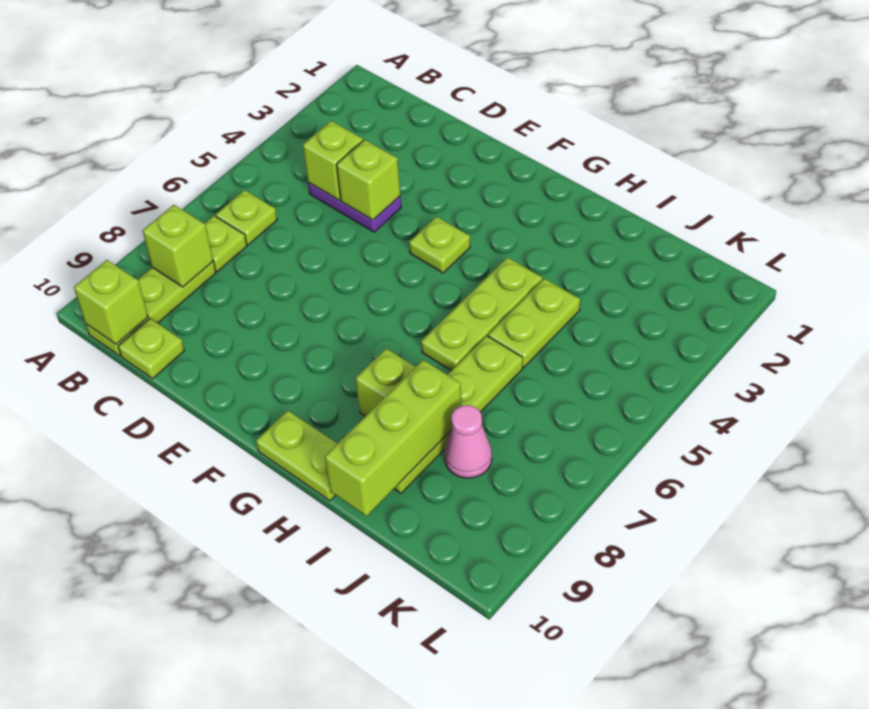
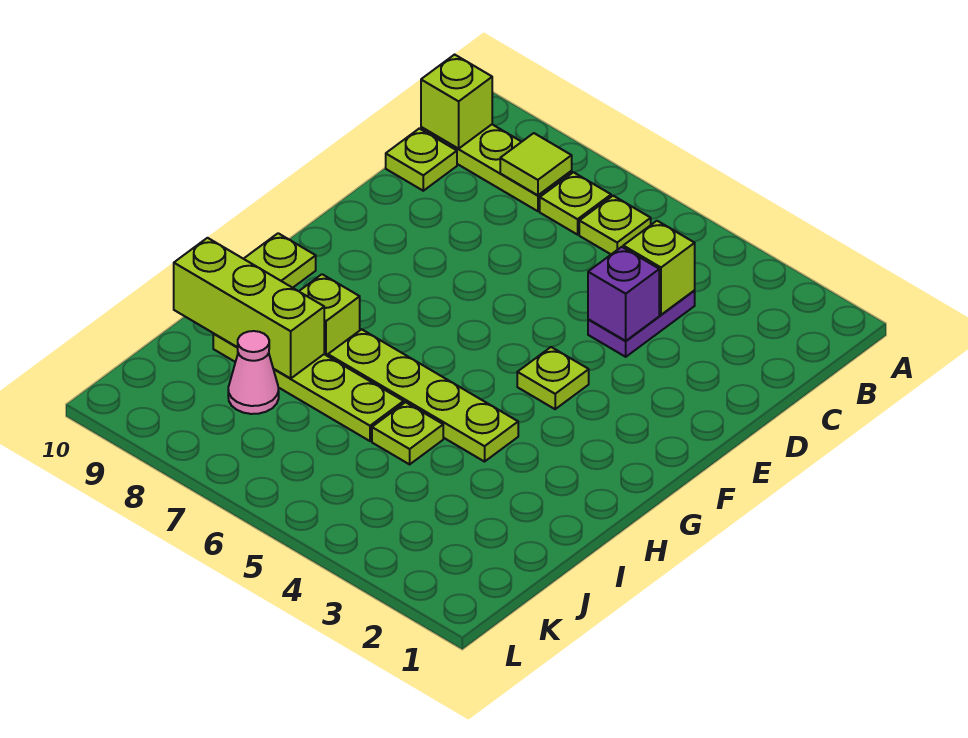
lime brick B8 level 2 -> lime tile B8 level 2
lime brick D4 level 2 -> purple brick D4 level 2
lime plate H4:H6 level 1 -> lime plate H4:H7 level 1
lime plate I4:I5 level 1 -> lime plate I5 level 1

————————

EXERCISE OBJECTIVE
Write every line above out again exactly; pictures do not belong in the copy.

SOLUTION
lime brick B8 level 2 -> lime tile B8 level 2
lime brick D4 level 2 -> purple brick D4 level 2
lime plate H4:H6 level 1 -> lime plate H4:H7 level 1
lime plate I4:I5 level 1 -> lime plate I5 level 1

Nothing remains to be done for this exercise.